# THE TASK:
Show every line of the data below that includes the word "truck".

# MATERIAL PROVIDED:
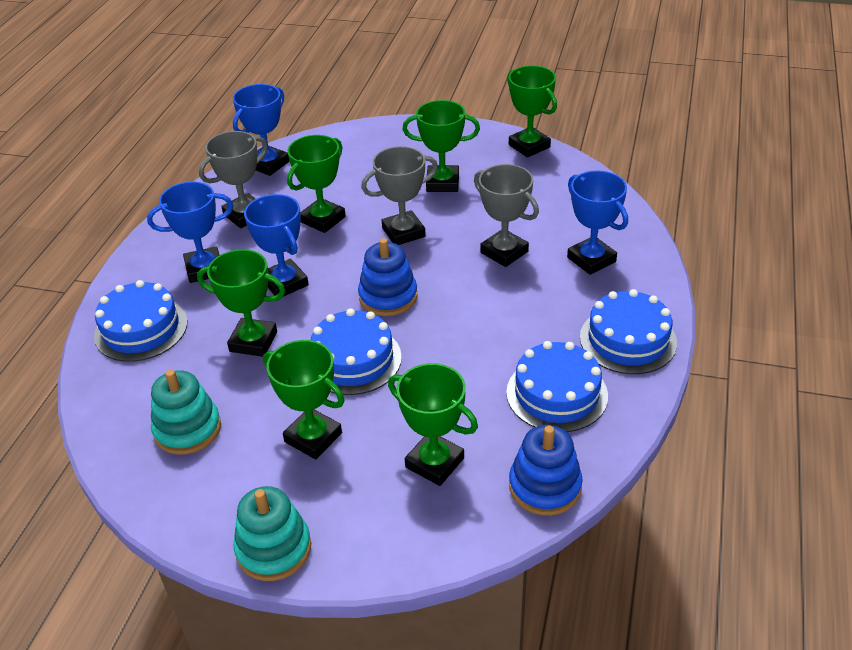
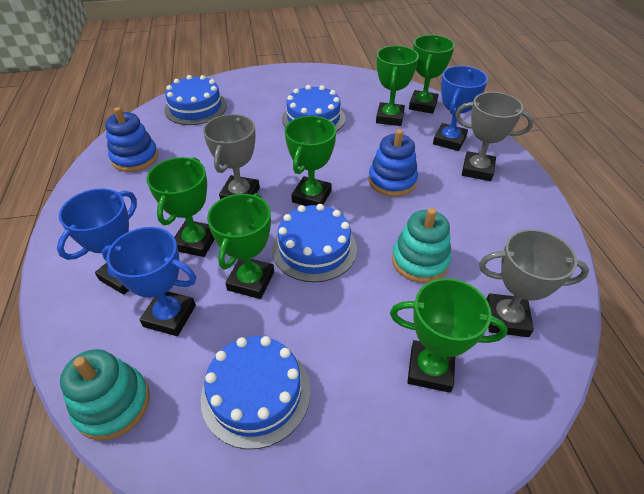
blue trophy: 4 -> 3

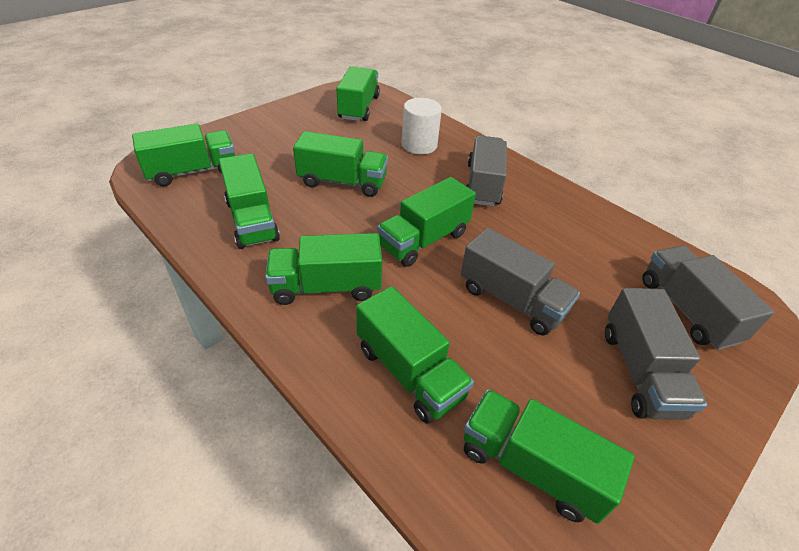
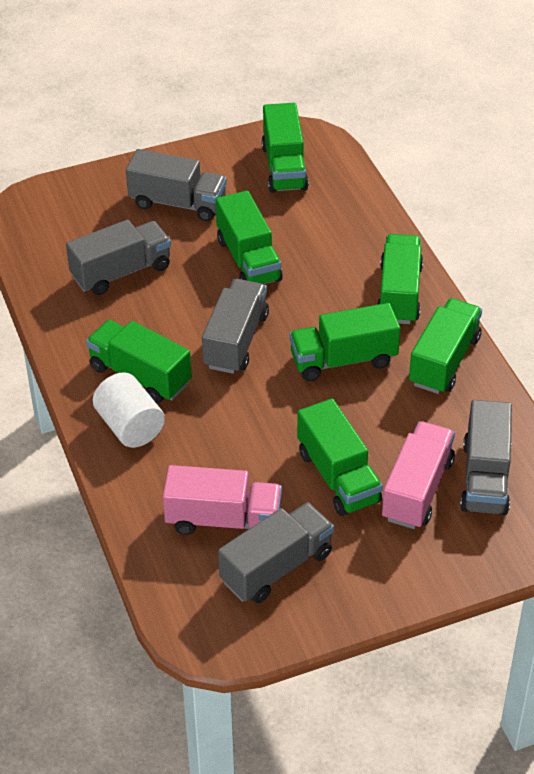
green truck: 8 -> 7
grey truck: 4 -> 5
pink truck: 0 -> 2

# EXERCISE RESULT:
green truck: 8 -> 7
grey truck: 4 -> 5
pink truck: 0 -> 2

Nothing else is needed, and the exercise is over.